Content starts

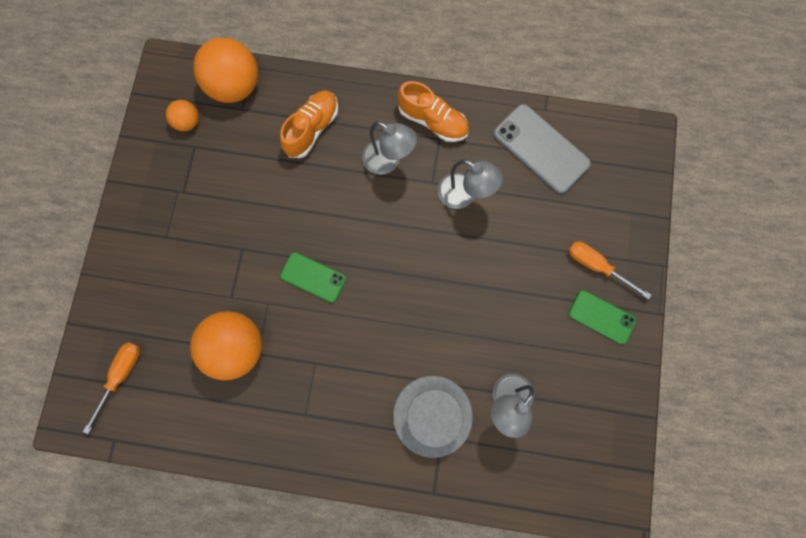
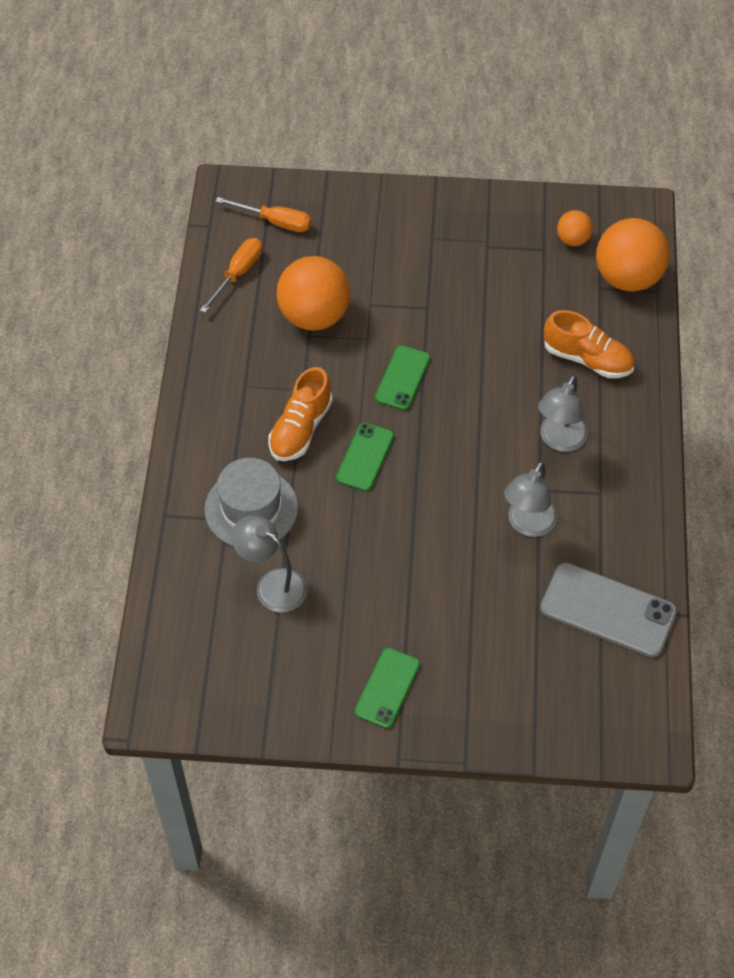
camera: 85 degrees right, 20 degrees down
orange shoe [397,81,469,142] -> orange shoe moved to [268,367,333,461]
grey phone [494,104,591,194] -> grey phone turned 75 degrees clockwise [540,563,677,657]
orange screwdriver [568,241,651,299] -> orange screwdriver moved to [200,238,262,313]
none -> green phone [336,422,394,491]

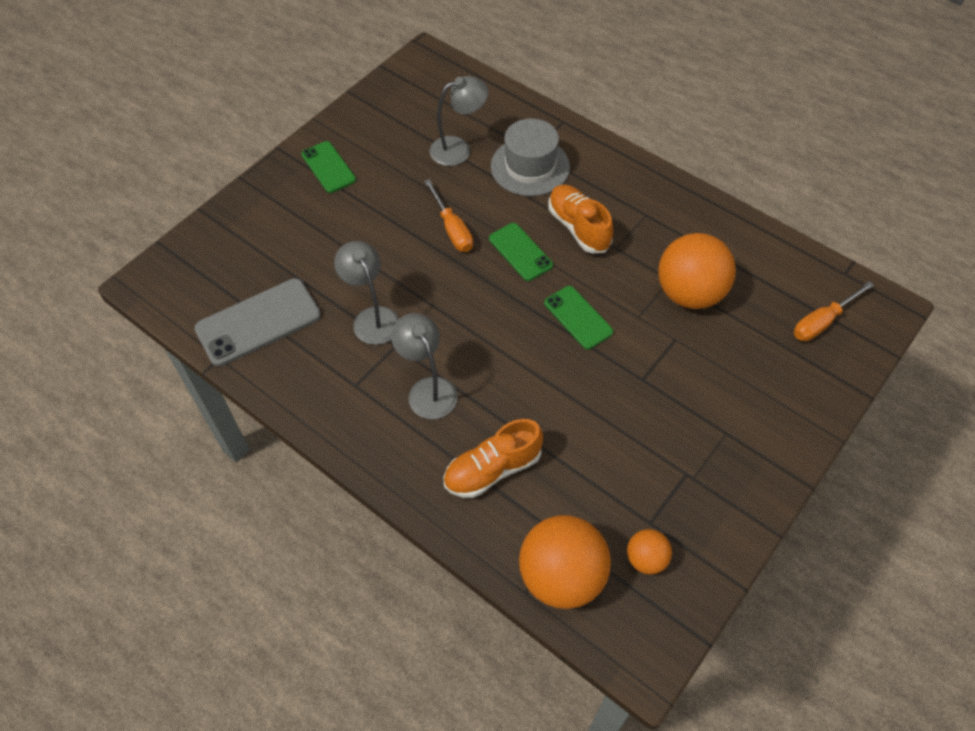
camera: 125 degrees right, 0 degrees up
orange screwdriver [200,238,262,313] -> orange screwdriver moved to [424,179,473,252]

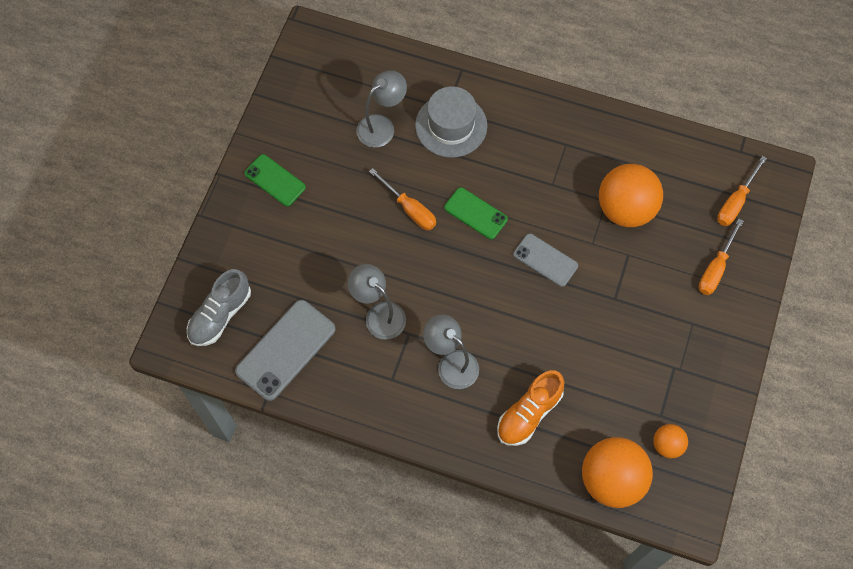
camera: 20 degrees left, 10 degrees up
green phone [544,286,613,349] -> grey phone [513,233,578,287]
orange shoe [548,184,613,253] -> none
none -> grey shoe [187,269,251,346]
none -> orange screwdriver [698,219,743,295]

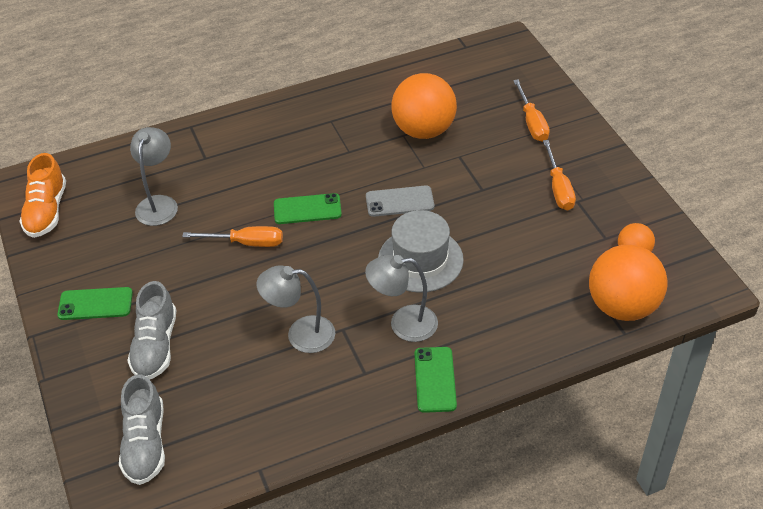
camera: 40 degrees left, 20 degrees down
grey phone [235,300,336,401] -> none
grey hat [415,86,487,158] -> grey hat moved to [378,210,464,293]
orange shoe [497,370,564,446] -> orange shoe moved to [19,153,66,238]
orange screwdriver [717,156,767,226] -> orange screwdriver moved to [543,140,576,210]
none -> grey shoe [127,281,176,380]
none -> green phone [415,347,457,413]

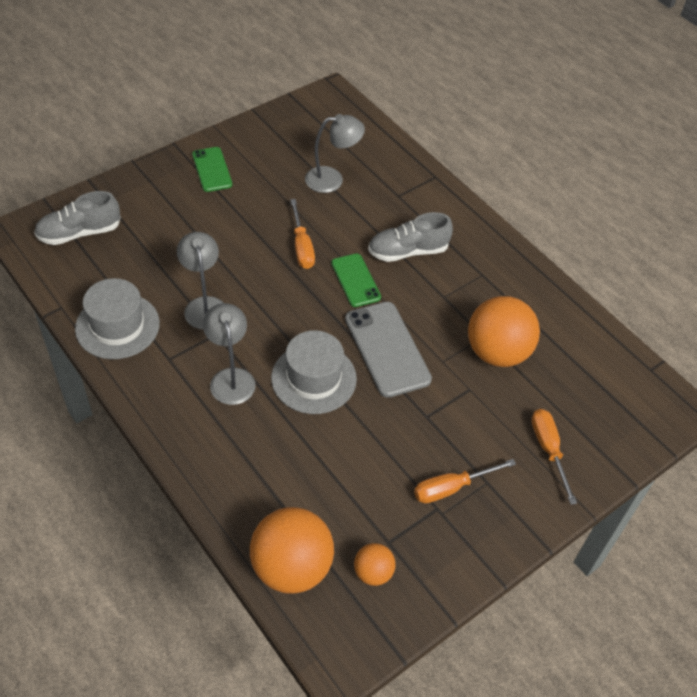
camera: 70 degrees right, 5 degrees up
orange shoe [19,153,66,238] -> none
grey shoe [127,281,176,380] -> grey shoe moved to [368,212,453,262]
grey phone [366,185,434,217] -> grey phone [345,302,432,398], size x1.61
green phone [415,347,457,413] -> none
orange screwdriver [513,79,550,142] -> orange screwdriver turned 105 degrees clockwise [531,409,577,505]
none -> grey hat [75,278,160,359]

Content ends
Content starts

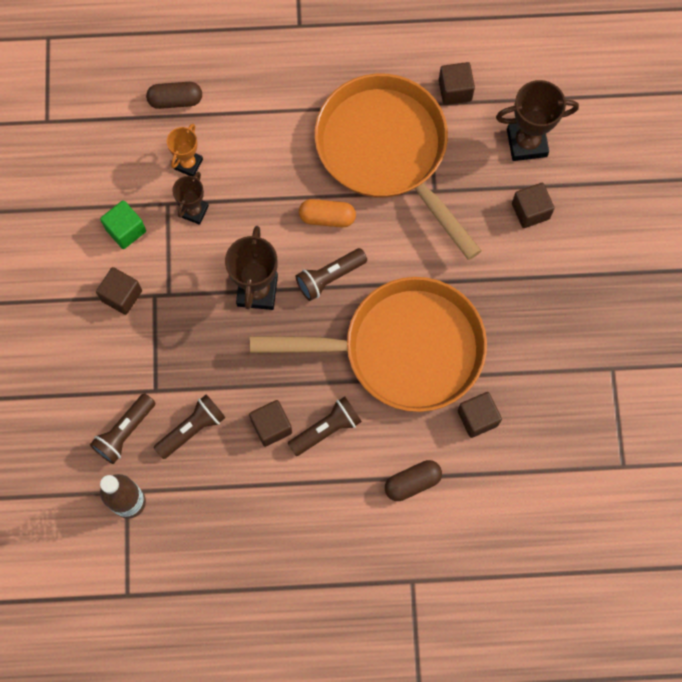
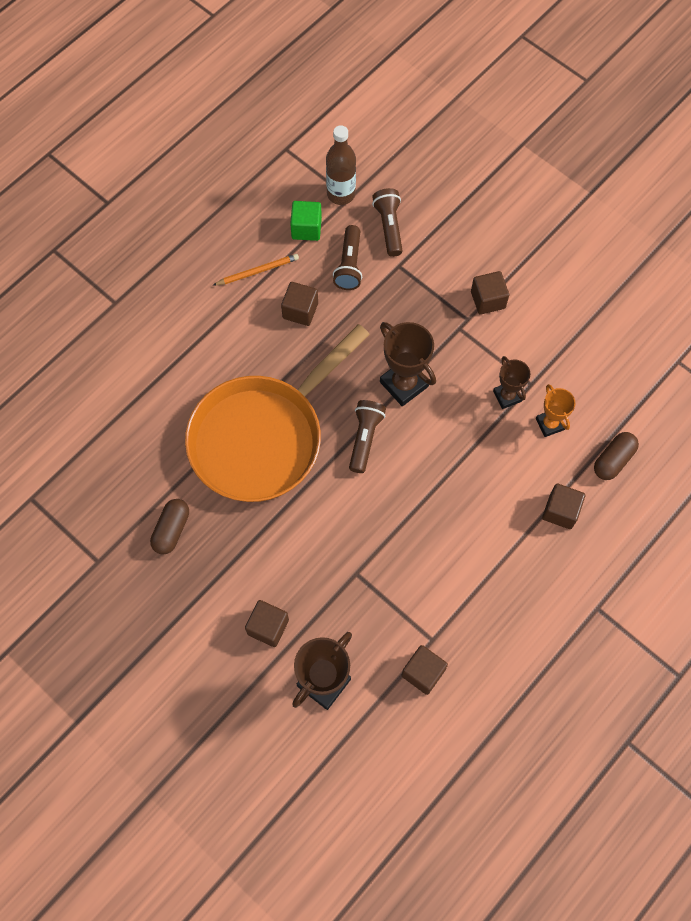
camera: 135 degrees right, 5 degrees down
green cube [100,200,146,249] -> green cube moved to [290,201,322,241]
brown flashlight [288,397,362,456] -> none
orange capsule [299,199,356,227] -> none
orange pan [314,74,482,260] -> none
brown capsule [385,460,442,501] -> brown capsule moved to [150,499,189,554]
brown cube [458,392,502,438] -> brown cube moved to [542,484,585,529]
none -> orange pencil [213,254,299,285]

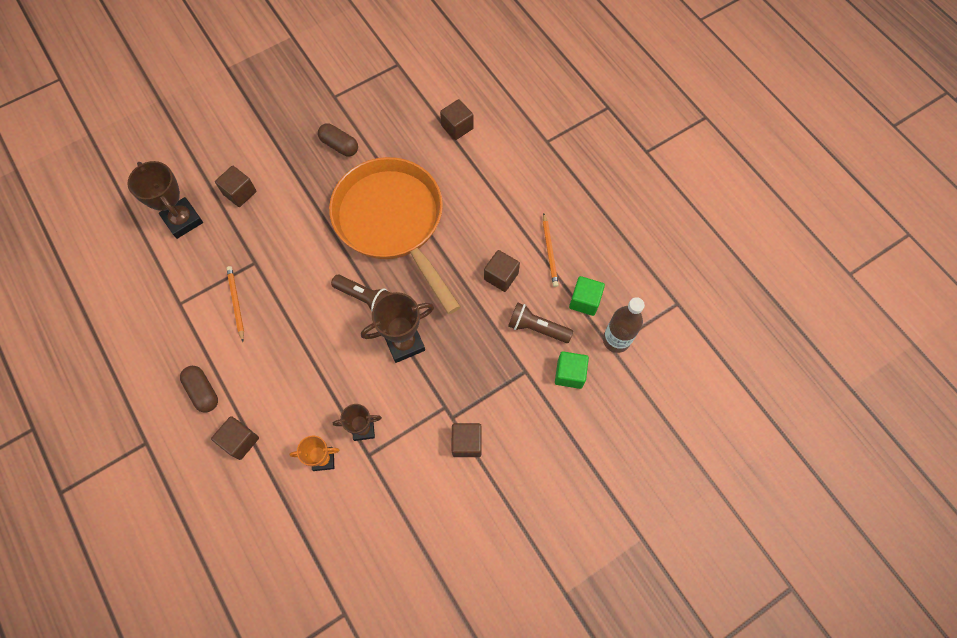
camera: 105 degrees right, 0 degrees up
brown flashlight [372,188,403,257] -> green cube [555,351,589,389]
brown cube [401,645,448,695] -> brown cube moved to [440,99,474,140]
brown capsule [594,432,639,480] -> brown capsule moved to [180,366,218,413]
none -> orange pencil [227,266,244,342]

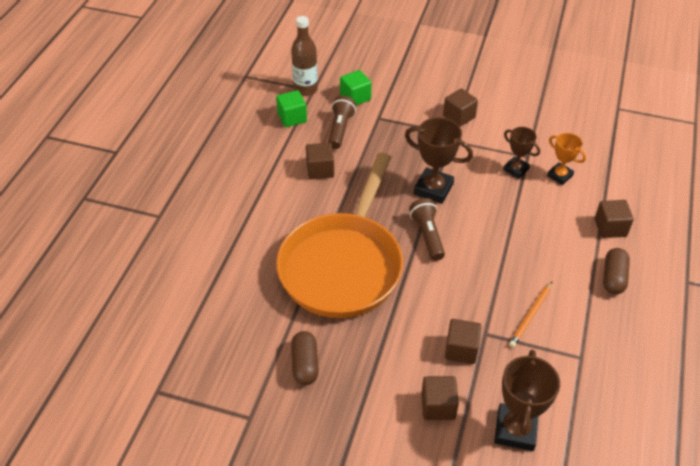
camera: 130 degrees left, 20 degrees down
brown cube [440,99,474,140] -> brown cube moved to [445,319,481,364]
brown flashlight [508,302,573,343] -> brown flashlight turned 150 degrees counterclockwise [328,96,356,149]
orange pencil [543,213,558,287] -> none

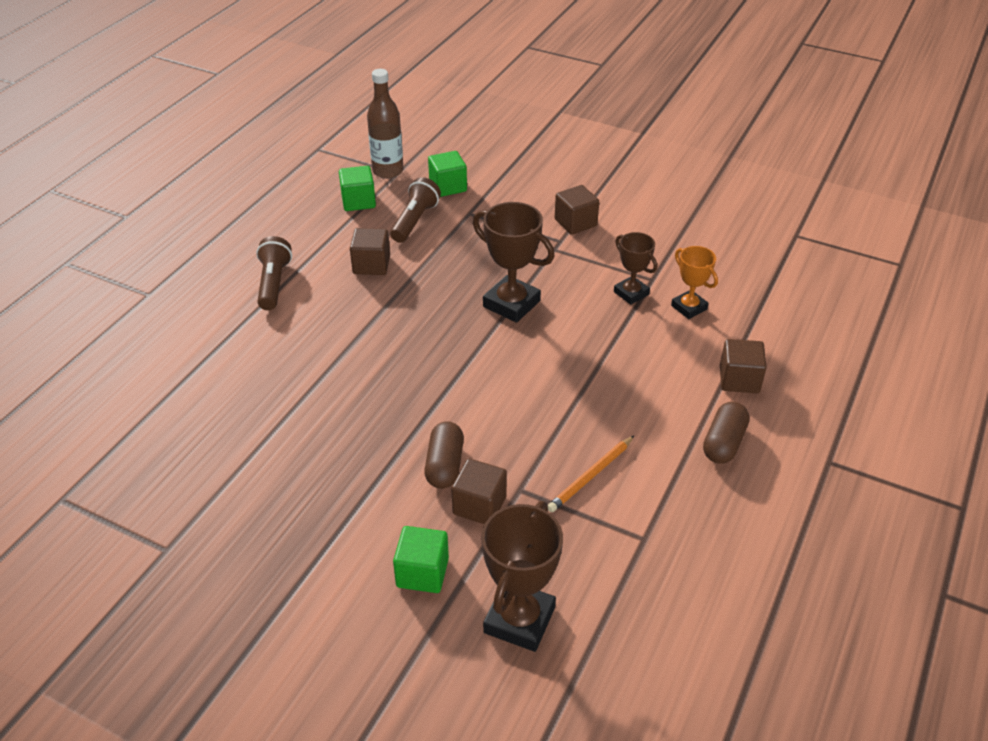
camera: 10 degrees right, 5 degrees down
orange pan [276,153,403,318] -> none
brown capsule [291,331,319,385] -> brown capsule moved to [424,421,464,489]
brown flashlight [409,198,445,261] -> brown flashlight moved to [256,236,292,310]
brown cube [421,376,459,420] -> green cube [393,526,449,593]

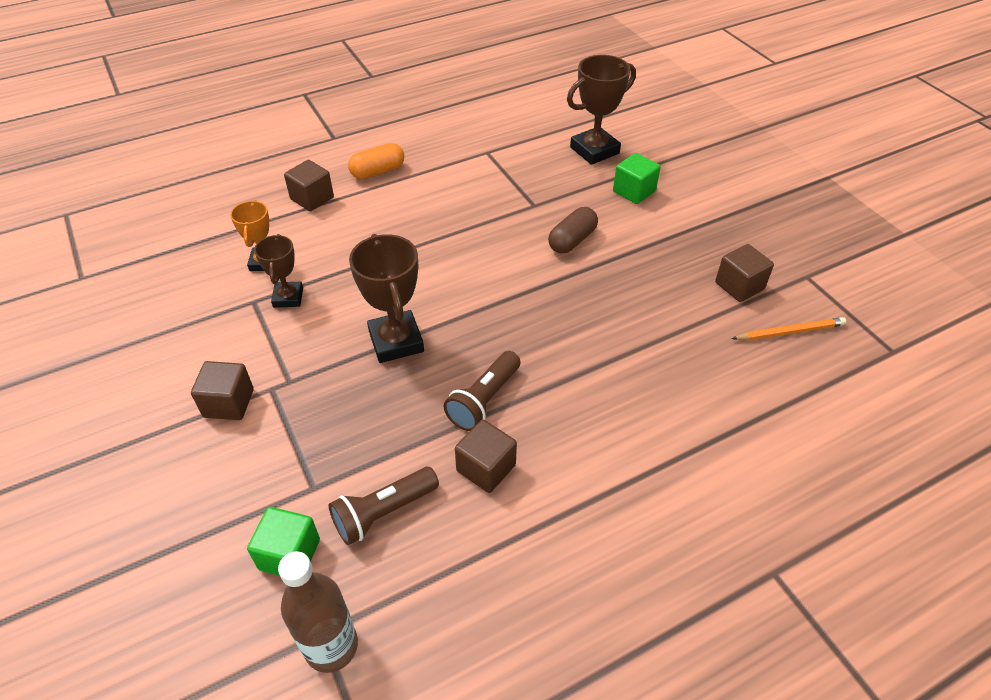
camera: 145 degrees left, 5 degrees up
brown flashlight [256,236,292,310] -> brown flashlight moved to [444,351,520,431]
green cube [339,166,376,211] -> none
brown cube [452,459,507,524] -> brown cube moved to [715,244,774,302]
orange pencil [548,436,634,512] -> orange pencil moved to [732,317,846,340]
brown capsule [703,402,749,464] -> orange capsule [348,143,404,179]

Content ends

### Action item
With "grey" as the string to find, copy every line of the records that holds it.

### Response area
grey phone [494,104,591,194] -> grey phone turned 75 degrees clockwise [540,563,677,657]
green phone [544,286,613,349] -> grey phone [513,233,578,287]
none -> grey shoe [187,269,251,346]
grey phone [235,300,336,401] -> none
grey hat [415,86,487,158] -> grey hat moved to [378,210,464,293]
none -> grey shoe [127,281,176,380]
grey shoe [127,281,176,380] -> grey shoe moved to [368,212,453,262]
grey phone [366,185,434,217] -> grey phone [345,302,432,398], size x1.61
none -> grey hat [75,278,160,359]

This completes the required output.